Before-and-after object lists

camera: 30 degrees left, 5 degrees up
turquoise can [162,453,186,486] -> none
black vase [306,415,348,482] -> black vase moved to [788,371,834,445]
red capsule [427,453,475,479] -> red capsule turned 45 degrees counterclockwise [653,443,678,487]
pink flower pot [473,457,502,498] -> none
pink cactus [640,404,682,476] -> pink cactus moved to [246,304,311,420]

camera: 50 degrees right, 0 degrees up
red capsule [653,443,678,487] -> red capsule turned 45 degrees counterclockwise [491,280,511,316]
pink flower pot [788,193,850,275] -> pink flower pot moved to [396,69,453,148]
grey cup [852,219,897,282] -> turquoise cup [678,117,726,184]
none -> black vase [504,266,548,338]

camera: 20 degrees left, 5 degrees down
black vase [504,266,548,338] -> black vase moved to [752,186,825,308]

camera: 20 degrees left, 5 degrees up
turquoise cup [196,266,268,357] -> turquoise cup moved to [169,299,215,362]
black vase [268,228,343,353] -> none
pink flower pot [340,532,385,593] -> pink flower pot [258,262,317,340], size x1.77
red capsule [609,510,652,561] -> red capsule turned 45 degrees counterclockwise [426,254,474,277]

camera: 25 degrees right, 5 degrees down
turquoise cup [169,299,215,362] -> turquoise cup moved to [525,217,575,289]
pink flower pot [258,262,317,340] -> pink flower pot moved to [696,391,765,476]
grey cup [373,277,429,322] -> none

...

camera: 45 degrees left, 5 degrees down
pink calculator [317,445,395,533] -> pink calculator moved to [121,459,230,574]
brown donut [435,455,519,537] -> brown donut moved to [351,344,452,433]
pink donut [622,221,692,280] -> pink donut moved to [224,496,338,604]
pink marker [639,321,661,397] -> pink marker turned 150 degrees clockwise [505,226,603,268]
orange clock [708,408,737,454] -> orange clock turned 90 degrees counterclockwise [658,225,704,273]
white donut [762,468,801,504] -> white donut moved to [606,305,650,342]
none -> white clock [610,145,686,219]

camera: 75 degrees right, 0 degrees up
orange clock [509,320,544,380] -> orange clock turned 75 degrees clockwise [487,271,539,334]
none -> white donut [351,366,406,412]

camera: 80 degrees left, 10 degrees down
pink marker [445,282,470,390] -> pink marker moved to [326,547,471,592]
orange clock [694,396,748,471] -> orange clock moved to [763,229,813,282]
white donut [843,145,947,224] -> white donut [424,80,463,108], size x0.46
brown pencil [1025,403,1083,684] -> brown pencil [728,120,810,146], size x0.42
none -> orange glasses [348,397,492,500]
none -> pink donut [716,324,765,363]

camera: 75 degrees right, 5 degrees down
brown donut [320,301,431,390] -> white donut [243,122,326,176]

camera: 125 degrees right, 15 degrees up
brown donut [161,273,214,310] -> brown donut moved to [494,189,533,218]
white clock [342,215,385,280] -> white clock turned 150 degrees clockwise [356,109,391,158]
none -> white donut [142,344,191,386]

---

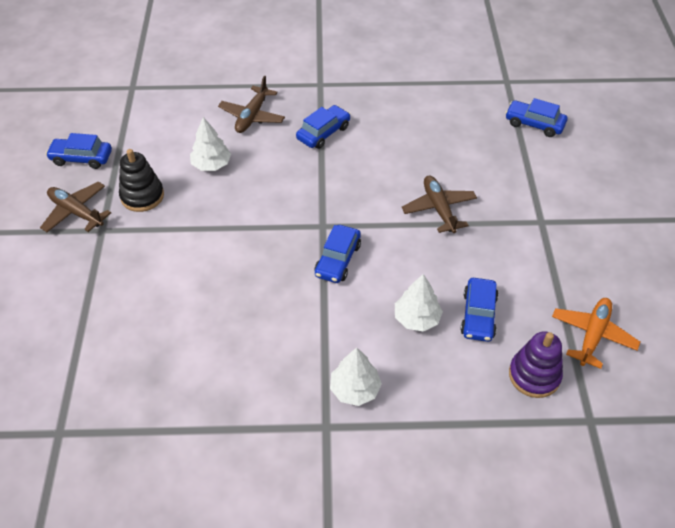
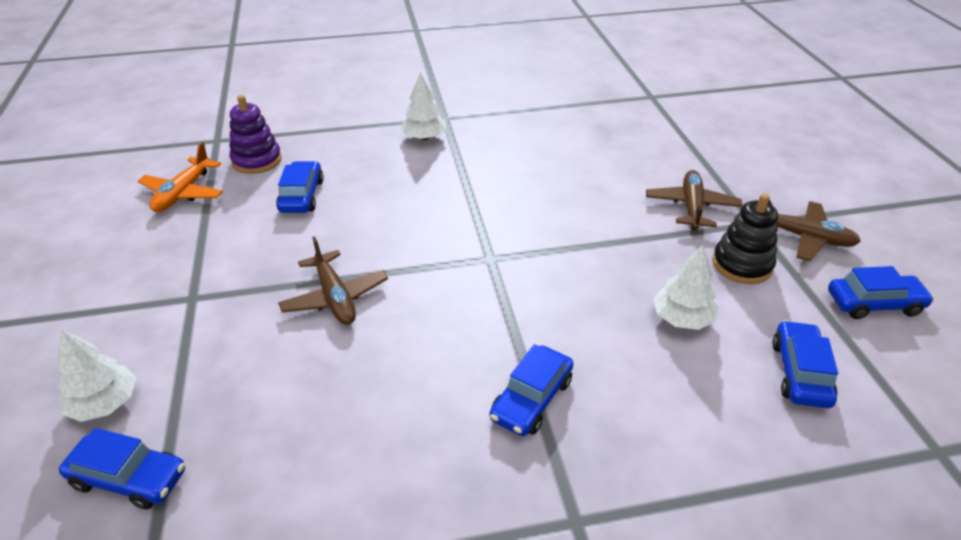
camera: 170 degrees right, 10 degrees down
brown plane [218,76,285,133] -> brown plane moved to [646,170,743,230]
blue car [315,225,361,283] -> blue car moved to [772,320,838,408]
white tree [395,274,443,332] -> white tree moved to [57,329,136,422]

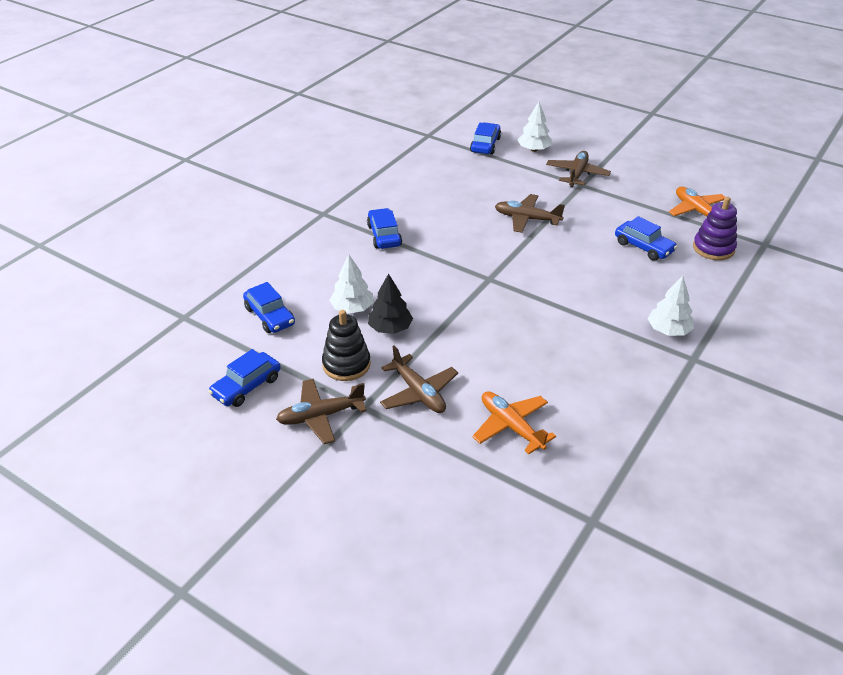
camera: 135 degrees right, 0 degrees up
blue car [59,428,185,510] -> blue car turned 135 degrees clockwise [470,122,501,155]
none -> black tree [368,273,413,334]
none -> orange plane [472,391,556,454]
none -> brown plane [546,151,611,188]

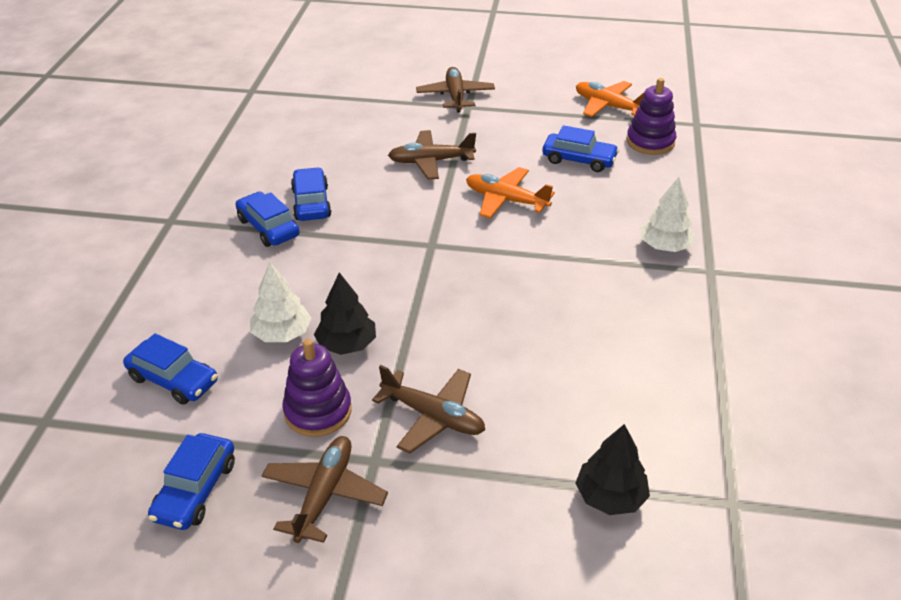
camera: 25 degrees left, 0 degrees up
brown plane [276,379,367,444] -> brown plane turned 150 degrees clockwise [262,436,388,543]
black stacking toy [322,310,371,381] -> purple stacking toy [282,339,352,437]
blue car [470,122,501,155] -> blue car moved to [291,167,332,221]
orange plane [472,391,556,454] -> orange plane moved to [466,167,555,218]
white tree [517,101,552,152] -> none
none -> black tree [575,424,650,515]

*Problem statement*: Give back precisely the lines above that start at the line containing "black vase [504,266,548,338] ->" and end at the line containing "red capsule [609,510,652,561]", inclusive. No other lines belong in the output.

*Expected answer*:
black vase [504,266,548,338] -> black vase moved to [752,186,825,308]

camera: 20 degrees left, 5 degrees up
turquoise cup [196,266,268,357] -> turquoise cup moved to [169,299,215,362]
black vase [268,228,343,353] -> none
pink flower pot [340,532,385,593] -> pink flower pot [258,262,317,340], size x1.77
red capsule [609,510,652,561] -> red capsule turned 45 degrees counterclockwise [426,254,474,277]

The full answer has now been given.